[PROBLEM TO SOLVE]: Write out the data again exactly, skipping every picture.

◆ ◆ ◆

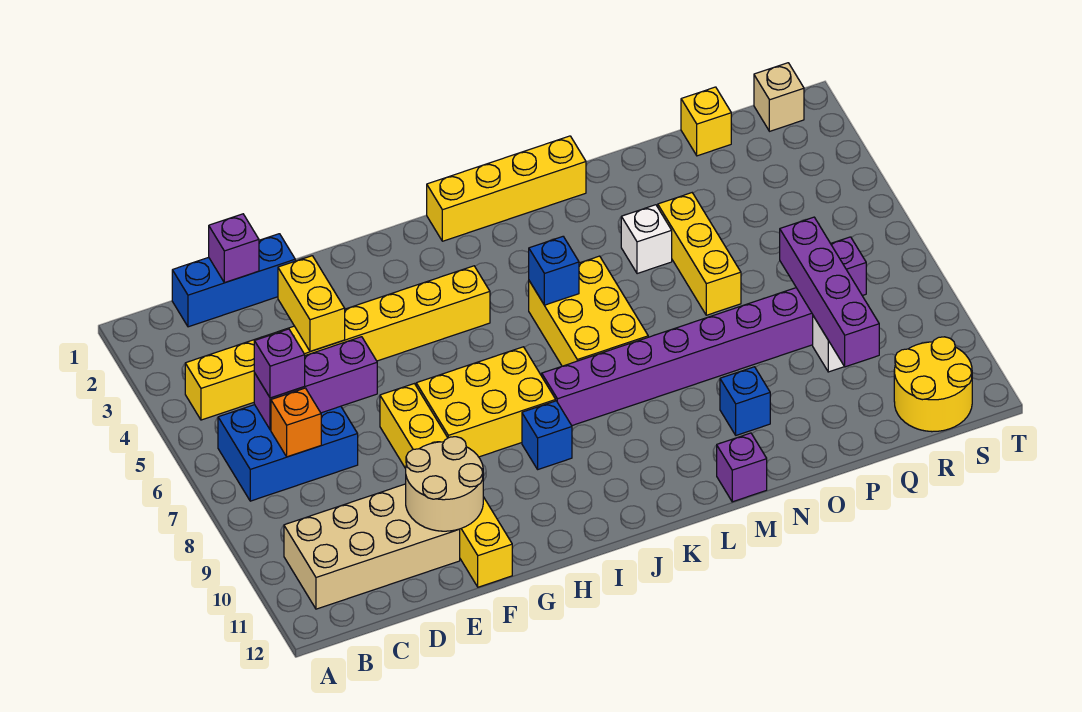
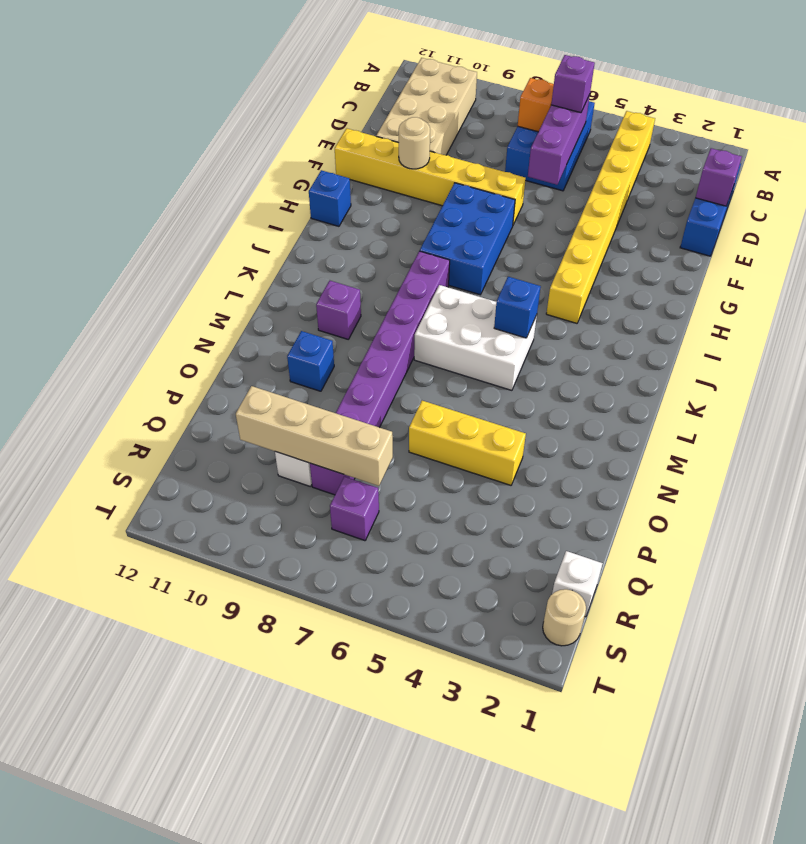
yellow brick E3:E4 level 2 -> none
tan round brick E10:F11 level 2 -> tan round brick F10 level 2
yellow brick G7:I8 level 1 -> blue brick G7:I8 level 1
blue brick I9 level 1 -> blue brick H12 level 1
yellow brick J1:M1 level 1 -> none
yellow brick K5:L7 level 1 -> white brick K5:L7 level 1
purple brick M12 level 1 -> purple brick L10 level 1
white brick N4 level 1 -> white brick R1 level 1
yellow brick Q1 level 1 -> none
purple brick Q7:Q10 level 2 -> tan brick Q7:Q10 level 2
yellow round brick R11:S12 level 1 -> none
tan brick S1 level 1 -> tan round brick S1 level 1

◆ ◆ ◆

[SOLUTION TO THIS PROBLEM]:
yellow brick E3:E4 level 2 -> none
tan round brick E10:F11 level 2 -> tan round brick F10 level 2
yellow brick G7:I8 level 1 -> blue brick G7:I8 level 1
blue brick I9 level 1 -> blue brick H12 level 1
yellow brick J1:M1 level 1 -> none
yellow brick K5:L7 level 1 -> white brick K5:L7 level 1
purple brick M12 level 1 -> purple brick L10 level 1
white brick N4 level 1 -> white brick R1 level 1
yellow brick Q1 level 1 -> none
purple brick Q7:Q10 level 2 -> tan brick Q7:Q10 level 2
yellow round brick R11:S12 level 1 -> none
tan brick S1 level 1 -> tan round brick S1 level 1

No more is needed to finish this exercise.